**TRY IT**
After locating the line that contains "R9: 510 (SIG19, VS) -> 510 (SIG1, SIG19)" in the data below, set down exactly that line and each one after it through the line that contains "D4: schottky SS34", and nothing more.

---- PROVIDED MATERIAL

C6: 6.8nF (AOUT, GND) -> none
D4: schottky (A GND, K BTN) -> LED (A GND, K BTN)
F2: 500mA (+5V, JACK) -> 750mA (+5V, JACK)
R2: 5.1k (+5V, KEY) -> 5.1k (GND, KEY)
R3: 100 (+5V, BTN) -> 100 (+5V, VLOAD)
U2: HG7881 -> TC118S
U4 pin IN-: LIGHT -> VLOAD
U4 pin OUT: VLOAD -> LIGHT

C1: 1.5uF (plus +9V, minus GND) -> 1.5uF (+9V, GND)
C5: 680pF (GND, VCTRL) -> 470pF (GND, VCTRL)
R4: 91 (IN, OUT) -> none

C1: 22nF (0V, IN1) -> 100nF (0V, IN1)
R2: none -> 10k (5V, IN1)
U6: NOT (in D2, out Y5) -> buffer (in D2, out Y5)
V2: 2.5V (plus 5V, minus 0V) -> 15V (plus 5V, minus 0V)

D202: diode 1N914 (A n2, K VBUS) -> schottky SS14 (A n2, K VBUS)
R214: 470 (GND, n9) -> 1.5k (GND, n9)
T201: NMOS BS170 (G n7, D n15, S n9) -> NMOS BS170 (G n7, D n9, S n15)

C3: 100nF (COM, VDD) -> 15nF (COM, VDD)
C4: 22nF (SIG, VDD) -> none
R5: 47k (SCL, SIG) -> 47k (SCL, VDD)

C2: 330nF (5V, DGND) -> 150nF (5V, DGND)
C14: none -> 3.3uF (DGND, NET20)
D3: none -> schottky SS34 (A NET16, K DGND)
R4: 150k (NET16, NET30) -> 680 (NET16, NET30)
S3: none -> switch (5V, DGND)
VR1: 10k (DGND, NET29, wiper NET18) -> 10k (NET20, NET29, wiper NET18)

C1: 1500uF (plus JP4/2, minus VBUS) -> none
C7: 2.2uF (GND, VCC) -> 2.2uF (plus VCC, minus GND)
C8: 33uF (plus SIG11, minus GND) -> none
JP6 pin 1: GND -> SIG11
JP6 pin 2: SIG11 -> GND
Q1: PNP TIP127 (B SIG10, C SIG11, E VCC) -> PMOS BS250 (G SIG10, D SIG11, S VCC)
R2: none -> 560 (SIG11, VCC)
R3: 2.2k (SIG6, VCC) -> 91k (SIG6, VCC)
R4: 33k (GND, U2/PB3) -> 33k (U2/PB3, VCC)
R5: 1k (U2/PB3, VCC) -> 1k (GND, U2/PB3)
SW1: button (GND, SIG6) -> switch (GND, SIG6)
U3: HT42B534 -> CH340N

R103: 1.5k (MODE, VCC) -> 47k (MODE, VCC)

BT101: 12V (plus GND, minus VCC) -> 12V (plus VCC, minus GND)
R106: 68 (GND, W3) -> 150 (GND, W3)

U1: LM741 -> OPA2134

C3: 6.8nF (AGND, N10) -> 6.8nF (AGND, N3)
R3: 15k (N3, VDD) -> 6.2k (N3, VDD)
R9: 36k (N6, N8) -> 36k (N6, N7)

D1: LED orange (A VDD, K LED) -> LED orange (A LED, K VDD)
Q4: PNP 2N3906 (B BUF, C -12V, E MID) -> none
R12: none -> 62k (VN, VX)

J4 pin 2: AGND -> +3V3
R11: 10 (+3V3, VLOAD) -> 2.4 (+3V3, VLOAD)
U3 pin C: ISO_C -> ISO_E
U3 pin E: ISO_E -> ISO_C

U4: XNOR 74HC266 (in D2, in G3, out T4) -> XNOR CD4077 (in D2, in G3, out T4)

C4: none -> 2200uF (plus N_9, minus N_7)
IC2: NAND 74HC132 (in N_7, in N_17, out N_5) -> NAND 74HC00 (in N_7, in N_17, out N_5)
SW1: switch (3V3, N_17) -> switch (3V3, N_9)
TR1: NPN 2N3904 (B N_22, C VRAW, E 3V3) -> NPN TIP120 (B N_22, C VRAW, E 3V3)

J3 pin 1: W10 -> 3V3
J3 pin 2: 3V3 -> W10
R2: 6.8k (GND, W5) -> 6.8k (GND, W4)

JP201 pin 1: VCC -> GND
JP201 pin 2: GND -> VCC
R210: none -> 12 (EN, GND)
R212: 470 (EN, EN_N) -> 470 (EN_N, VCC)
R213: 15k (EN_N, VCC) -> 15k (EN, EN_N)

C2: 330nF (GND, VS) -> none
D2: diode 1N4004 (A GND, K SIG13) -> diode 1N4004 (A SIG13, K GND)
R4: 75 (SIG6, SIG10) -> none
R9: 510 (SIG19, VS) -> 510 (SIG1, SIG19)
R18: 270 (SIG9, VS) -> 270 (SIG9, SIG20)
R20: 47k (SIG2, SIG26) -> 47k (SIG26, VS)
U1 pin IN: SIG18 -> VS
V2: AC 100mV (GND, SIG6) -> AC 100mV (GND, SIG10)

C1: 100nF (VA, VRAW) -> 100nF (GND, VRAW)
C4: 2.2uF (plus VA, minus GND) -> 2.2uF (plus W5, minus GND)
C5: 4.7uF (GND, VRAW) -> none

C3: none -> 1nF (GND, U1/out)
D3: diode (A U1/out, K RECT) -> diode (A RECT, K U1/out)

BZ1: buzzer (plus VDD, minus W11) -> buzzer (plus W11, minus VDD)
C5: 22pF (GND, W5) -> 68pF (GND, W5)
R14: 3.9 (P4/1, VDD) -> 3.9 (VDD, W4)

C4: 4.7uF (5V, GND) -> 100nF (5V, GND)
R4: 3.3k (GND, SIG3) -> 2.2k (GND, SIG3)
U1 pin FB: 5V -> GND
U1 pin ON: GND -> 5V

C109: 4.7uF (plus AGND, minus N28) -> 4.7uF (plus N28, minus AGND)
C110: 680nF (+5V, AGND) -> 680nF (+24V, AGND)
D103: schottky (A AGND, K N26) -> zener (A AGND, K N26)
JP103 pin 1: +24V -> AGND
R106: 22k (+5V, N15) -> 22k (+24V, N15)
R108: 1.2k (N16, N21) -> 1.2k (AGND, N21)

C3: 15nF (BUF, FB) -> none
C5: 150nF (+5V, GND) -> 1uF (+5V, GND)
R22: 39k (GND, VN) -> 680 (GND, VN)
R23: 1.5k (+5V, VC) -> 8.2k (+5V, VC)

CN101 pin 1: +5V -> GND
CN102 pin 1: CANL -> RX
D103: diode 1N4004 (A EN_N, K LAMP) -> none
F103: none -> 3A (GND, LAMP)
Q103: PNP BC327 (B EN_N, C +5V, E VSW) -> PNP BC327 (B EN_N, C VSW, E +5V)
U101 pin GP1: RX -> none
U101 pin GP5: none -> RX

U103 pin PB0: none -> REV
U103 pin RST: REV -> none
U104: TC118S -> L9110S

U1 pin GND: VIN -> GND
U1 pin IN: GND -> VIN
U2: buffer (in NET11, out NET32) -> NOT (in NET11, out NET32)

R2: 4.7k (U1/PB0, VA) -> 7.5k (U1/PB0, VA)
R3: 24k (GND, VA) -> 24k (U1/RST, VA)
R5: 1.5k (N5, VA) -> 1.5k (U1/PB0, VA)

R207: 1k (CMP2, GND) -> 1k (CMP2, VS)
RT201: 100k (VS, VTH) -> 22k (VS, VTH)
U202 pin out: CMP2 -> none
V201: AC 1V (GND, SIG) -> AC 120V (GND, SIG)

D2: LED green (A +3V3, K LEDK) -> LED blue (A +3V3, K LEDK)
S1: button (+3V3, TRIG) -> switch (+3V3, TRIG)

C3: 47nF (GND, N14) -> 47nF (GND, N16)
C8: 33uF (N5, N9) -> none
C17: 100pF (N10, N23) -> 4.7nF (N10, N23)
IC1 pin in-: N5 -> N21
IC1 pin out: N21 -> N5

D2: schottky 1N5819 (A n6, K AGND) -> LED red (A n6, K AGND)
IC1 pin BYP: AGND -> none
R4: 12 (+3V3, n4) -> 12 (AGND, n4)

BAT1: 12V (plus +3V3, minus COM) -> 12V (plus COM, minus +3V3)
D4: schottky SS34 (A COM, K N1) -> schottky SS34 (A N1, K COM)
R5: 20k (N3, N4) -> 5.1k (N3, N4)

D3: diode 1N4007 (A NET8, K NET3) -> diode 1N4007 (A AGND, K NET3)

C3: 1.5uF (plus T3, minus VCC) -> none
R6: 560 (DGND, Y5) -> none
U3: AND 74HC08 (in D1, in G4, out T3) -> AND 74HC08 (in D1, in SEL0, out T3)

--------

**YOUR RESPONSE**
R9: 510 (SIG19, VS) -> 510 (SIG1, SIG19)
R18: 270 (SIG9, VS) -> 270 (SIG9, SIG20)
R20: 47k (SIG2, SIG26) -> 47k (SIG26, VS)
U1 pin IN: SIG18 -> VS
V2: AC 100mV (GND, SIG6) -> AC 100mV (GND, SIG10)

C1: 100nF (VA, VRAW) -> 100nF (GND, VRAW)
C4: 2.2uF (plus VA, minus GND) -> 2.2uF (plus W5, minus GND)
C5: 4.7uF (GND, VRAW) -> none

C3: none -> 1nF (GND, U1/out)
D3: diode (A U1/out, K RECT) -> diode (A RECT, K U1/out)

BZ1: buzzer (plus VDD, minus W11) -> buzzer (plus W11, minus VDD)
C5: 22pF (GND, W5) -> 68pF (GND, W5)
R14: 3.9 (P4/1, VDD) -> 3.9 (VDD, W4)

C4: 4.7uF (5V, GND) -> 100nF (5V, GND)
R4: 3.3k (GND, SIG3) -> 2.2k (GND, SIG3)
U1 pin FB: 5V -> GND
U1 pin ON: GND -> 5V

C109: 4.7uF (plus AGND, minus N28) -> 4.7uF (plus N28, minus AGND)
C110: 680nF (+5V, AGND) -> 680nF (+24V, AGND)
D103: schottky (A AGND, K N26) -> zener (A AGND, K N26)
JP103 pin 1: +24V -> AGND
R106: 22k (+5V, N15) -> 22k (+24V, N15)
R108: 1.2k (N16, N21) -> 1.2k (AGND, N21)

C3: 15nF (BUF, FB) -> none
C5: 150nF (+5V, GND) -> 1uF (+5V, GND)
R22: 39k (GND, VN) -> 680 (GND, VN)
R23: 1.5k (+5V, VC) -> 8.2k (+5V, VC)

CN101 pin 1: +5V -> GND
CN102 pin 1: CANL -> RX
D103: diode 1N4004 (A EN_N, K LAMP) -> none
F103: none -> 3A (GND, LAMP)
Q103: PNP BC327 (B EN_N, C +5V, E VSW) -> PNP BC327 (B EN_N, C VSW, E +5V)
U101 pin GP1: RX -> none
U101 pin GP5: none -> RX

U103 pin PB0: none -> REV
U103 pin RST: REV -> none
U104: TC118S -> L9110S

U1 pin GND: VIN -> GND
U1 pin IN: GND -> VIN
U2: buffer (in NET11, out NET32) -> NOT (in NET11, out NET32)

R2: 4.7k (U1/PB0, VA) -> 7.5k (U1/PB0, VA)
R3: 24k (GND, VA) -> 24k (U1/RST, VA)
R5: 1.5k (N5, VA) -> 1.5k (U1/PB0, VA)

R207: 1k (CMP2, GND) -> 1k (CMP2, VS)
RT201: 100k (VS, VTH) -> 22k (VS, VTH)
U202 pin out: CMP2 -> none
V201: AC 1V (GND, SIG) -> AC 120V (GND, SIG)

D2: LED green (A +3V3, K LEDK) -> LED blue (A +3V3, K LEDK)
S1: button (+3V3, TRIG) -> switch (+3V3, TRIG)

C3: 47nF (GND, N14) -> 47nF (GND, N16)
C8: 33uF (N5, N9) -> none
C17: 100pF (N10, N23) -> 4.7nF (N10, N23)
IC1 pin in-: N5 -> N21
IC1 pin out: N21 -> N5

D2: schottky 1N5819 (A n6, K AGND) -> LED red (A n6, K AGND)
IC1 pin BYP: AGND -> none
R4: 12 (+3V3, n4) -> 12 (AGND, n4)

BAT1: 12V (plus +3V3, minus COM) -> 12V (plus COM, minus +3V3)
D4: schottky SS34 (A COM, K N1) -> schottky SS34 (A N1, K COM)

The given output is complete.